Problem ▸ Write the entries out again. Each one must match exactly.

Items from a data source:
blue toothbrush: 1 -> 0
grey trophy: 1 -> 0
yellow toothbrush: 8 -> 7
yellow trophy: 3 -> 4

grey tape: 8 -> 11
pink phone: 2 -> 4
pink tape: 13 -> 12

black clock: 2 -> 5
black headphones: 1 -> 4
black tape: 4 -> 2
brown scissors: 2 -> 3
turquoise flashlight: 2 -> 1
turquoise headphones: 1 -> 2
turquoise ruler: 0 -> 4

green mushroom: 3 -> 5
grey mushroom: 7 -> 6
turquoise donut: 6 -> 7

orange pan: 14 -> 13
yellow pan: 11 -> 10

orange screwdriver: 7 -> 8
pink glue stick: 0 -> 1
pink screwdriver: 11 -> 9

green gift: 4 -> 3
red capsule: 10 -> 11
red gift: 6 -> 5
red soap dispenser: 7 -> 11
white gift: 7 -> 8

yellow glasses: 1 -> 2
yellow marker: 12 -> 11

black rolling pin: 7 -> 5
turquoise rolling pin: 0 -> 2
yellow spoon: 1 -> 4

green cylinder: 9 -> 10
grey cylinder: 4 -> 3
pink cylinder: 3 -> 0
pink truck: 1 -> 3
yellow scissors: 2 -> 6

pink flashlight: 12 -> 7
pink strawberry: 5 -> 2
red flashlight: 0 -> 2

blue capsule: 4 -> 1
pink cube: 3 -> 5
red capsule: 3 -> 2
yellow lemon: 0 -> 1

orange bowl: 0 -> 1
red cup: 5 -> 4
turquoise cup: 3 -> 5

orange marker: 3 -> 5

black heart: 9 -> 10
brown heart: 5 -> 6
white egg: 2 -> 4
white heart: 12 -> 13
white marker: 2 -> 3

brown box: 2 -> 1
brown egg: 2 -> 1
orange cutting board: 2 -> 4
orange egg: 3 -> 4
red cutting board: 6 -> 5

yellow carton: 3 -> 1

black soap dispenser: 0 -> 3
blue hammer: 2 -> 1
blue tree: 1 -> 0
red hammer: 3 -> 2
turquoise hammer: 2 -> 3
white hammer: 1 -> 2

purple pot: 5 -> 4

Finished task ▸
blue toothbrush: 1 -> 0
grey trophy: 1 -> 0
yellow toothbrush: 8 -> 7
yellow trophy: 3 -> 4

grey tape: 8 -> 11
pink phone: 2 -> 4
pink tape: 13 -> 12

black clock: 2 -> 5
black headphones: 1 -> 4
black tape: 4 -> 2
brown scissors: 2 -> 3
turquoise flashlight: 2 -> 1
turquoise headphones: 1 -> 2
turquoise ruler: 0 -> 4

green mushroom: 3 -> 5
grey mushroom: 7 -> 6
turquoise donut: 6 -> 7

orange pan: 14 -> 13
yellow pan: 11 -> 10

orange screwdriver: 7 -> 8
pink glue stick: 0 -> 1
pink screwdriver: 11 -> 9

green gift: 4 -> 3
red capsule: 10 -> 11
red gift: 6 -> 5
red soap dispenser: 7 -> 11
white gift: 7 -> 8

yellow glasses: 1 -> 2
yellow marker: 12 -> 11

black rolling pin: 7 -> 5
turquoise rolling pin: 0 -> 2
yellow spoon: 1 -> 4

green cylinder: 9 -> 10
grey cylinder: 4 -> 3
pink cylinder: 3 -> 0
pink truck: 1 -> 3
yellow scissors: 2 -> 6

pink flashlight: 12 -> 7
pink strawberry: 5 -> 2
red flashlight: 0 -> 2

blue capsule: 4 -> 1
pink cube: 3 -> 5
red capsule: 3 -> 2
yellow lemon: 0 -> 1

orange bowl: 0 -> 1
red cup: 5 -> 4
turquoise cup: 3 -> 5

orange marker: 3 -> 5

black heart: 9 -> 10
brown heart: 5 -> 6
white egg: 2 -> 4
white heart: 12 -> 13
white marker: 2 -> 3

brown box: 2 -> 1
brown egg: 2 -> 1
orange cutting board: 2 -> 4
orange egg: 3 -> 4
red cutting board: 6 -> 5

yellow carton: 3 -> 1

black soap dispenser: 0 -> 3
blue hammer: 2 -> 1
blue tree: 1 -> 0
red hammer: 3 -> 2
turquoise hammer: 2 -> 3
white hammer: 1 -> 2

purple pot: 5 -> 4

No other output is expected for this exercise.